_Exercise directions_.
Retype the data exactly, so that every line matches the original.
[Data for the task — start]
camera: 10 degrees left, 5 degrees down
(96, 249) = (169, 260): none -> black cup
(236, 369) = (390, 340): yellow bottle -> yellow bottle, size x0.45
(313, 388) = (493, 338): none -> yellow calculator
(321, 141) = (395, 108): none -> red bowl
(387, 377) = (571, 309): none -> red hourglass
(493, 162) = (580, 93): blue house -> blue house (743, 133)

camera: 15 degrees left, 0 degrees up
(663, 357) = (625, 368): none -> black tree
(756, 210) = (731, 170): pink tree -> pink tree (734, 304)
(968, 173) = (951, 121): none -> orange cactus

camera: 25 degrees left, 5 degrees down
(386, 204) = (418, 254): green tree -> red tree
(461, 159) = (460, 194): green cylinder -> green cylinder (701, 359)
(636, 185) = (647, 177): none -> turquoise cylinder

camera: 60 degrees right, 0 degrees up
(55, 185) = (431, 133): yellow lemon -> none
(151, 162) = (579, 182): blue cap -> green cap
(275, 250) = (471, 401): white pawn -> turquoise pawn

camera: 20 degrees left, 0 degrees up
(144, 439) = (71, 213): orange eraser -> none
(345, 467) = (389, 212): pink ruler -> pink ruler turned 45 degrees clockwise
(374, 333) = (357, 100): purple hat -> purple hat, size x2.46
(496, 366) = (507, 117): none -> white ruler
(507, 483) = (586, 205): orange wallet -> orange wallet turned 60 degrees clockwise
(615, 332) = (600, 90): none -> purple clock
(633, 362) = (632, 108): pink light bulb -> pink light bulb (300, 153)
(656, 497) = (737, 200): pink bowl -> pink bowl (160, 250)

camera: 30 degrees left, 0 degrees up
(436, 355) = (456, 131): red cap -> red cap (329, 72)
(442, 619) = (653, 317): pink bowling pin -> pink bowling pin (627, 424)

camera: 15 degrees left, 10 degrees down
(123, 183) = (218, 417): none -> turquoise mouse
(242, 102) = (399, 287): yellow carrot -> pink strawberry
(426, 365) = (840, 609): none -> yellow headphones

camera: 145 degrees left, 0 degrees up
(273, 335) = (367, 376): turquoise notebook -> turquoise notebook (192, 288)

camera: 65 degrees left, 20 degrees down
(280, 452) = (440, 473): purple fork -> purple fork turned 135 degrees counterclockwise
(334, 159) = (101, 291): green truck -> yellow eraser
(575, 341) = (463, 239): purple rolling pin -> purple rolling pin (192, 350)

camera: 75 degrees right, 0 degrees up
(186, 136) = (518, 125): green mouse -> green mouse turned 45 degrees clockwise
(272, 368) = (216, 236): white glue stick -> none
[Data for the task — finish]
_Result for this task_.
camera: 10 degrees left, 5 degrees down
(96, 249) = (169, 260): none -> black cup
(236, 369) = (390, 340): yellow bottle -> yellow bottle, size x0.45
(313, 388) = (493, 338): none -> yellow calculator
(321, 141) = (395, 108): none -> red bowl
(387, 377) = (571, 309): none -> red hourglass
(493, 162) = (580, 93): blue house -> blue house (743, 133)

camera: 15 degrees left, 0 degrees up
(663, 357) = (625, 368): none -> black tree
(756, 210) = (731, 170): pink tree -> pink tree (734, 304)
(968, 173) = (951, 121): none -> orange cactus

camera: 25 degrees left, 5 degrees down
(386, 204) = (418, 254): green tree -> red tree
(461, 159) = (460, 194): green cylinder -> green cylinder (701, 359)
(636, 185) = (647, 177): none -> turquoise cylinder

camera: 60 degrees right, 0 degrees up
(55, 185) = (431, 133): yellow lemon -> none
(151, 162) = (579, 182): blue cap -> green cap
(275, 250) = (471, 401): white pawn -> turquoise pawn

camera: 20 degrees left, 0 degrees up
(144, 439) = (71, 213): orange eraser -> none
(345, 467) = (389, 212): pink ruler -> pink ruler turned 45 degrees clockwise
(374, 333) = (357, 100): purple hat -> purple hat, size x2.46
(496, 366) = (507, 117): none -> white ruler
(507, 483) = (586, 205): orange wallet -> orange wallet turned 60 degrees clockwise
(615, 332) = (600, 90): none -> purple clock
(633, 362) = (632, 108): pink light bulb -> pink light bulb (300, 153)
(656, 497) = (737, 200): pink bowl -> pink bowl (160, 250)

camera: 30 degrees left, 0 degrees up
(436, 355) = (456, 131): red cap -> red cap (329, 72)
(442, 619) = (653, 317): pink bowling pin -> pink bowling pin (627, 424)

camera: 15 degrees left, 10 degrees down
(123, 183) = (218, 417): none -> turquoise mouse
(242, 102) = (399, 287): yellow carrot -> pink strawberry
(426, 365) = (840, 609): none -> yellow headphones

camera: 145 degrees left, 0 degrees up
(273, 335) = (367, 376): turquoise notebook -> turquoise notebook (192, 288)

camera: 65 degrees left, 20 degrees down
(280, 452) = (440, 473): purple fork -> purple fork turned 135 degrees counterclockwise
(334, 159) = (101, 291): green truck -> yellow eraser
(575, 341) = (463, 239): purple rolling pin -> purple rolling pin (192, 350)

camera: 75 degrees right, 0 degrees up
(186, 136) = (518, 125): green mouse -> green mouse turned 45 degrees clockwise
(272, 368) = (216, 236): white glue stick -> none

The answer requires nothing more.